## [Work required]
Every line of the records below from the line with "(442, 180) = (548, 419): yellow" up to and including the line with "(353, 285) = (463, 245): blue" must be reproduced exactly, and no line outside that range.

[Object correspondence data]
-- Opening Marker --
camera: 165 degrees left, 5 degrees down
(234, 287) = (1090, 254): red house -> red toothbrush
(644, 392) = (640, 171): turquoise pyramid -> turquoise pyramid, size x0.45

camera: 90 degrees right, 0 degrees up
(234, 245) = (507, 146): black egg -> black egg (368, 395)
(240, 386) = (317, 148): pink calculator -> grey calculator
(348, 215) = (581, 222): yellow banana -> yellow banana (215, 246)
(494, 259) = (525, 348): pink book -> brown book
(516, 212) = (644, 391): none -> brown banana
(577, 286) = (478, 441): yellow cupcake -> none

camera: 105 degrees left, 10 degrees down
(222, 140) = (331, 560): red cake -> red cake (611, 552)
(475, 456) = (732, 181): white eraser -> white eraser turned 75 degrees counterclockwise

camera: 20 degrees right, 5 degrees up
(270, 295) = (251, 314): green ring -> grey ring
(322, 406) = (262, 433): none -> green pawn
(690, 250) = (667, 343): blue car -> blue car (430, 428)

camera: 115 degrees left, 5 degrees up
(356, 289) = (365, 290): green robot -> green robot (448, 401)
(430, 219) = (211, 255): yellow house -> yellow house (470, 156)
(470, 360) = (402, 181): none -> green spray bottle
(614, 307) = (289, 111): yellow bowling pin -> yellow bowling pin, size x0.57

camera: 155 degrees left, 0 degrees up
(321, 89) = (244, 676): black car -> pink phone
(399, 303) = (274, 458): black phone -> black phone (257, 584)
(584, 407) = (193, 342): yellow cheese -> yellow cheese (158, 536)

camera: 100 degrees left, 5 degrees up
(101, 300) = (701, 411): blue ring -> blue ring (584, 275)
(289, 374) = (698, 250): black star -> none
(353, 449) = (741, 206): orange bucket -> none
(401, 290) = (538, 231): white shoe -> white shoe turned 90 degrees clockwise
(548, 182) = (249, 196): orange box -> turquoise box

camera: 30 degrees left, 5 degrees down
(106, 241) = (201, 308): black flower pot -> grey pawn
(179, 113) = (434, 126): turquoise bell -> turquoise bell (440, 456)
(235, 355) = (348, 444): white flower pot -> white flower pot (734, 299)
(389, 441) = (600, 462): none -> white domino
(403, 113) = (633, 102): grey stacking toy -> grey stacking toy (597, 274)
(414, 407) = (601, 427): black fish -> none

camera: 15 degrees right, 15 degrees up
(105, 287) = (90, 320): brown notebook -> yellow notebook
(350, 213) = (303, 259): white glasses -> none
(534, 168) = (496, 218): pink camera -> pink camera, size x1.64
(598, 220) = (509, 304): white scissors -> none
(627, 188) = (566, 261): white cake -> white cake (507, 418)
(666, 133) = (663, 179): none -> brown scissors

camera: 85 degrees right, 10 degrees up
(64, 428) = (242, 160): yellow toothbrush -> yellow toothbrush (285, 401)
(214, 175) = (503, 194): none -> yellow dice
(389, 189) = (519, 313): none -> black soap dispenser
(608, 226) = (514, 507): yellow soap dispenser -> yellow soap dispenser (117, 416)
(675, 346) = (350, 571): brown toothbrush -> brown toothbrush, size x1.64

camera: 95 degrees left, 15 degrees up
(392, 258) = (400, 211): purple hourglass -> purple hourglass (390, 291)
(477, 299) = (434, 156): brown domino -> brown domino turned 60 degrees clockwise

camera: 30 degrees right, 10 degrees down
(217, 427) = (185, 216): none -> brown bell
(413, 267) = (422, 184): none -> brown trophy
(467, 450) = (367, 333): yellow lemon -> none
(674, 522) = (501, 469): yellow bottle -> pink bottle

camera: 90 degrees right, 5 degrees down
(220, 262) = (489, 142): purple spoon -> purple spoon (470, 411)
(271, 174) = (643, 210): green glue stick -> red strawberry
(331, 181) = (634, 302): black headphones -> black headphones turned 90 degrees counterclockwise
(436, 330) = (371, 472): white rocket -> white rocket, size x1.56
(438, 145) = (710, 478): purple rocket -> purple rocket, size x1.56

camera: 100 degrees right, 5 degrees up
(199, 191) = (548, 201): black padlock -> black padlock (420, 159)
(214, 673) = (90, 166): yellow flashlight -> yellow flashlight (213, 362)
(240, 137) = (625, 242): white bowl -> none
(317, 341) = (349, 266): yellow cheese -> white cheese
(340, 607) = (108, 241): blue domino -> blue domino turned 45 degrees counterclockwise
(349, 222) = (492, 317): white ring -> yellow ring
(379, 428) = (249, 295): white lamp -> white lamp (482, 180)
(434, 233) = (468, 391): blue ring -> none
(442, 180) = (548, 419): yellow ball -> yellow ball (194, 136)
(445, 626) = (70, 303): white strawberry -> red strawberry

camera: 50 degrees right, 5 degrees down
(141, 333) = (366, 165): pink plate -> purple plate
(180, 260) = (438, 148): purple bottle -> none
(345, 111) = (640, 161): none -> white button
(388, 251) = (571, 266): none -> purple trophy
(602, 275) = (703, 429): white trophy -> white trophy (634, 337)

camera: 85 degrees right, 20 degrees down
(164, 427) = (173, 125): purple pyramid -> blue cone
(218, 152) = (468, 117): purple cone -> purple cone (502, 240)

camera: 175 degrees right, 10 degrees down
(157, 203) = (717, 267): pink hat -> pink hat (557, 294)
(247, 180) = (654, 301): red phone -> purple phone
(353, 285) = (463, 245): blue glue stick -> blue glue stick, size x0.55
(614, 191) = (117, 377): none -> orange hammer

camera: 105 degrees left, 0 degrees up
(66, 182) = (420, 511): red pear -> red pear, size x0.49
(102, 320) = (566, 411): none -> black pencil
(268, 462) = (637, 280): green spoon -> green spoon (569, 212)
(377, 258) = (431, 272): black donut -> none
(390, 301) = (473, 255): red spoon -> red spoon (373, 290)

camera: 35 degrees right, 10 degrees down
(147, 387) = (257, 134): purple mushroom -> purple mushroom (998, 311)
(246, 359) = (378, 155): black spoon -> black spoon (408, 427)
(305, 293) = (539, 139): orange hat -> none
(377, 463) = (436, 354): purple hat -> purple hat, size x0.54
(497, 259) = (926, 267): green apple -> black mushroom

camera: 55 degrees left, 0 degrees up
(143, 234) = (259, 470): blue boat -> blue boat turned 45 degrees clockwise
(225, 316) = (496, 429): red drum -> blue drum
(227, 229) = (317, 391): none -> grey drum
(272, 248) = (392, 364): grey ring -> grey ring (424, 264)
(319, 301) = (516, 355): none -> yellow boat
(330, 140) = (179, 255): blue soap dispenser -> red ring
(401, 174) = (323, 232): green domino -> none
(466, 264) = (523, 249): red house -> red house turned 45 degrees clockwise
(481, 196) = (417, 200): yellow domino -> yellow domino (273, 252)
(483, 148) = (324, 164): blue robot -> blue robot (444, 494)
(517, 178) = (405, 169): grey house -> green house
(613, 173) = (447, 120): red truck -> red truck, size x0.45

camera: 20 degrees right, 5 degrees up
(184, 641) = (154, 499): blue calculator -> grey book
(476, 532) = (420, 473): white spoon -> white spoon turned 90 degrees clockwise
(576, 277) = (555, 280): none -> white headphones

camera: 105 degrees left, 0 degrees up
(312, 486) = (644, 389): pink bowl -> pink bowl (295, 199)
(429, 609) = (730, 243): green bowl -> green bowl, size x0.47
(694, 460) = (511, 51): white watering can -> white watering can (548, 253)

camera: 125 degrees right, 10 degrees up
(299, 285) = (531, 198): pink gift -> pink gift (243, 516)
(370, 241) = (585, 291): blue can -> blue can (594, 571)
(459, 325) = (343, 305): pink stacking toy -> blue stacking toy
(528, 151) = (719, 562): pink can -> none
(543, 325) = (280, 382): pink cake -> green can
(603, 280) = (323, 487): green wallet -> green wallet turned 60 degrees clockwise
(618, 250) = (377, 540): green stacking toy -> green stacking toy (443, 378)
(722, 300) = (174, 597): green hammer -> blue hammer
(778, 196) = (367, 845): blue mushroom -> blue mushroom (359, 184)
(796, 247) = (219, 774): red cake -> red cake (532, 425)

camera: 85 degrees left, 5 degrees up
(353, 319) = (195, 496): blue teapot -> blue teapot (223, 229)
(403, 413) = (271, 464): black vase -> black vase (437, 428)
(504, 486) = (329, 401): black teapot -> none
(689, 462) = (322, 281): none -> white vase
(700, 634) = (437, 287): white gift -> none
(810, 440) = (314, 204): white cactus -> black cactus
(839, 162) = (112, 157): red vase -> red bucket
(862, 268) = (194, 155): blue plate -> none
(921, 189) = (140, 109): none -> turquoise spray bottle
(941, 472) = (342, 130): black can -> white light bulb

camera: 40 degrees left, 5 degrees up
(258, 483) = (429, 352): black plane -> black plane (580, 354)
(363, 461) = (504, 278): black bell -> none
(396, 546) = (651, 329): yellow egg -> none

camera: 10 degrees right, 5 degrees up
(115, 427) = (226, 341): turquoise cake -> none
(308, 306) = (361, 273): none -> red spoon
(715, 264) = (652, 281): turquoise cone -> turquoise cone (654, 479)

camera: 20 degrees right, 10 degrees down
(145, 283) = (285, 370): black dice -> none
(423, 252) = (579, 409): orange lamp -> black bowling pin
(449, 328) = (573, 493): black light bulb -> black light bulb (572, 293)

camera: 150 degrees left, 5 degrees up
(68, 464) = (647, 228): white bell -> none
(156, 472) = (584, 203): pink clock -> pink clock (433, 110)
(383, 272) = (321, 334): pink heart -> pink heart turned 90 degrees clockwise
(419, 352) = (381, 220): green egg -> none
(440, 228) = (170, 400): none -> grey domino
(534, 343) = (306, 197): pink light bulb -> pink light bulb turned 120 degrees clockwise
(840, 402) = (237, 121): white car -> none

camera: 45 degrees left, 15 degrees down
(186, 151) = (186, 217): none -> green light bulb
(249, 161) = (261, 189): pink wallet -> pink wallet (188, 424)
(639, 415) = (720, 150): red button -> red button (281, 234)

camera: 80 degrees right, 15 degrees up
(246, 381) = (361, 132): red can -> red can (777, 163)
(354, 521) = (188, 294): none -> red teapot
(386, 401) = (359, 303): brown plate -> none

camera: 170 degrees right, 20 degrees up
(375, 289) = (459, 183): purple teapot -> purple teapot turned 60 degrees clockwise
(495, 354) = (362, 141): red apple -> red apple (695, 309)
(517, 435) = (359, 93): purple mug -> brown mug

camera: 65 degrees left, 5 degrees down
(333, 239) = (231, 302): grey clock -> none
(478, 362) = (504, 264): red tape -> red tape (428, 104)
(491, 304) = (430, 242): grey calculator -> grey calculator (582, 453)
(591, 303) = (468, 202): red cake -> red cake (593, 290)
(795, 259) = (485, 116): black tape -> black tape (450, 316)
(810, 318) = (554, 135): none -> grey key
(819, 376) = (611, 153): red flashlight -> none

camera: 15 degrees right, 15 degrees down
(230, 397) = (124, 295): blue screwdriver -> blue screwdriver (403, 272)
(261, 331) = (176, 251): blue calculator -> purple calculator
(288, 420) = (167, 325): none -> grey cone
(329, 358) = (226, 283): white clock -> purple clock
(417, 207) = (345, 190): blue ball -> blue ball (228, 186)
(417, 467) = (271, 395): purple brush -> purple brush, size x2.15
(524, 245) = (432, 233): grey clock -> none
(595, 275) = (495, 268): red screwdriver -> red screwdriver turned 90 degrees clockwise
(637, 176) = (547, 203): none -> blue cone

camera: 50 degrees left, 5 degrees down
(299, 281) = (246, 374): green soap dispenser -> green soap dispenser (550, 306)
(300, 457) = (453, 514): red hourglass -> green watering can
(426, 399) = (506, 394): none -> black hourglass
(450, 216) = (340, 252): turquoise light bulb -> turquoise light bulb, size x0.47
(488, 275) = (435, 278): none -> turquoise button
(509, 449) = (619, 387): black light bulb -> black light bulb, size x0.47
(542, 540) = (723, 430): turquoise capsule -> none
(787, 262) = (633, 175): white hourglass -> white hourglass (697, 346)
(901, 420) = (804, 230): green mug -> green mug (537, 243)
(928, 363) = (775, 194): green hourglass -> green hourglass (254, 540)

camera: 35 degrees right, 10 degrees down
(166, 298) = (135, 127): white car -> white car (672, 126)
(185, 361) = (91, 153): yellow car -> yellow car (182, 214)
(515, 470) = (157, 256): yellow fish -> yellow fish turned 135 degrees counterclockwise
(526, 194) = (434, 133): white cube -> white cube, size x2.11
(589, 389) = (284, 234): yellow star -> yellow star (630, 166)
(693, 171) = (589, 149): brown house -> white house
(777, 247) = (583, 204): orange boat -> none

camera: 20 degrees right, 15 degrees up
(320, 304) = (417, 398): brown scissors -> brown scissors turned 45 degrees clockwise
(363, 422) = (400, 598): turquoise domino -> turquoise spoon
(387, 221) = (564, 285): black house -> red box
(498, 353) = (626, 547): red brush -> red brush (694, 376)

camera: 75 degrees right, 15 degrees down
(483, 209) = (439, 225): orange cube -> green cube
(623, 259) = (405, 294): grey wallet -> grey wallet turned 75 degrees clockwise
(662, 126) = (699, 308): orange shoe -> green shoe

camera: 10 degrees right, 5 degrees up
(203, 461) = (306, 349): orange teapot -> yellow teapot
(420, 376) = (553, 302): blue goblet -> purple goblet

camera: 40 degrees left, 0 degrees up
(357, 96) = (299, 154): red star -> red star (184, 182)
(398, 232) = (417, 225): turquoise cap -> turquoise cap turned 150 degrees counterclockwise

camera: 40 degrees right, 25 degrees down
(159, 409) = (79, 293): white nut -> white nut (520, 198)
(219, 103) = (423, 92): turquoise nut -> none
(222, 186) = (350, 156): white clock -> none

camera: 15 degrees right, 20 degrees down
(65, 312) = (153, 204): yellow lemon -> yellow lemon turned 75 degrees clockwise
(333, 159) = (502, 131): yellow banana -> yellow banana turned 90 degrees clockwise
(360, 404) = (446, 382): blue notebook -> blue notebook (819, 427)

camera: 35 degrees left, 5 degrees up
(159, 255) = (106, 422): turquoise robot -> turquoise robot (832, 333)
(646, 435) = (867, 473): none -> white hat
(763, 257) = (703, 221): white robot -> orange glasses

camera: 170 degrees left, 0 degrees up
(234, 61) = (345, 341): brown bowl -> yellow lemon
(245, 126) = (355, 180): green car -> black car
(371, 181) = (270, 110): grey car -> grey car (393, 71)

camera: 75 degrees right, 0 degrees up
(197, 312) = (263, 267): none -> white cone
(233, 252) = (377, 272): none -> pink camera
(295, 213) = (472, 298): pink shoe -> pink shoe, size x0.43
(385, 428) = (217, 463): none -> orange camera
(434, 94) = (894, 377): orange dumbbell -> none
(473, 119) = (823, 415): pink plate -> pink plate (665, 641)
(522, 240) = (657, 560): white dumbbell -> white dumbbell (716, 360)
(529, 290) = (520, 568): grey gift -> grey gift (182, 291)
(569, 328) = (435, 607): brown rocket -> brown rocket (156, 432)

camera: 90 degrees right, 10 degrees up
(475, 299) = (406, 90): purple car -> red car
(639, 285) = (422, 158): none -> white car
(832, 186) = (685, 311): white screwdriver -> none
-- Closing Marker --
## [Exercise response]
(442, 180) = (548, 419): yellow ball -> yellow ball (194, 136)
(445, 626) = (70, 303): white strawberry -> red strawberry

camera: 50 degrees right, 5 degrees down
(141, 333) = (366, 165): pink plate -> purple plate
(180, 260) = (438, 148): purple bottle -> none
(345, 111) = (640, 161): none -> white button
(388, 251) = (571, 266): none -> purple trophy
(602, 275) = (703, 429): white trophy -> white trophy (634, 337)

camera: 85 degrees right, 20 degrees down
(164, 427) = (173, 125): purple pyramid -> blue cone
(218, 152) = (468, 117): purple cone -> purple cone (502, 240)

camera: 175 degrees right, 10 degrees down
(157, 203) = (717, 267): pink hat -> pink hat (557, 294)
(247, 180) = (654, 301): red phone -> purple phone
(353, 285) = (463, 245): blue glue stick -> blue glue stick, size x0.55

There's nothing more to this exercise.